Source data:
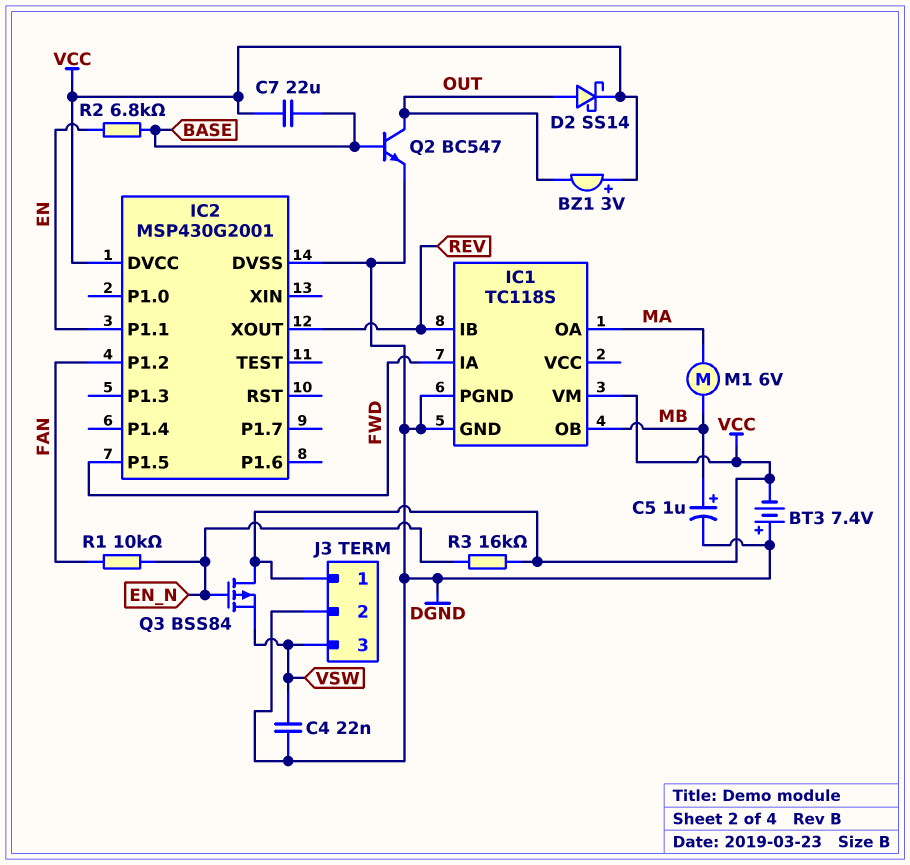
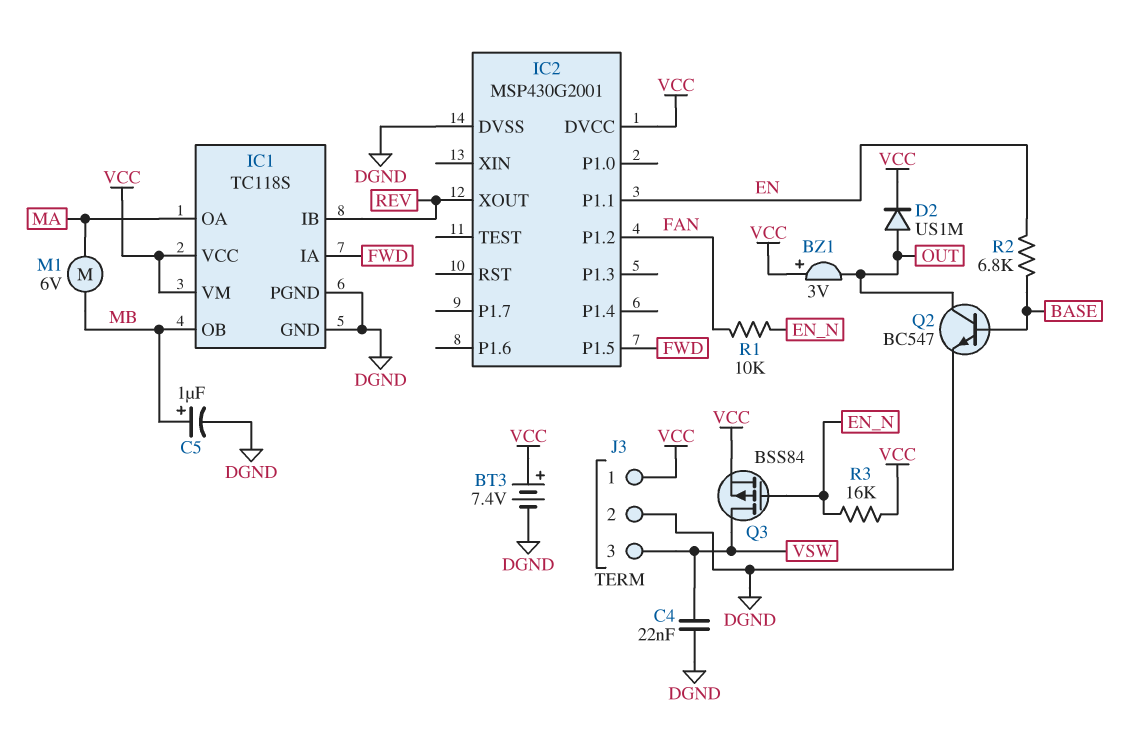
BT3: 7.4V (plus DGND, minus VCC) -> 7.4V (plus VCC, minus DGND)
C7: 22uF (BASE, VCC) -> none
D2: schottky SS14 (A OUT, K VCC) -> diode US1M (A OUT, K VCC)
IC1 pin VCC: none -> VCC
Q3: PMOS BSS84 (G EN_N, D VCC, S VSW) -> PMOS BSS84 (G EN_N, D VSW, S VCC)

About this exercise:
Go through the listing above and return every line where the word "none" occurs.

Your solution:
C7: 22uF (BASE, VCC) -> none
IC1 pin VCC: none -> VCC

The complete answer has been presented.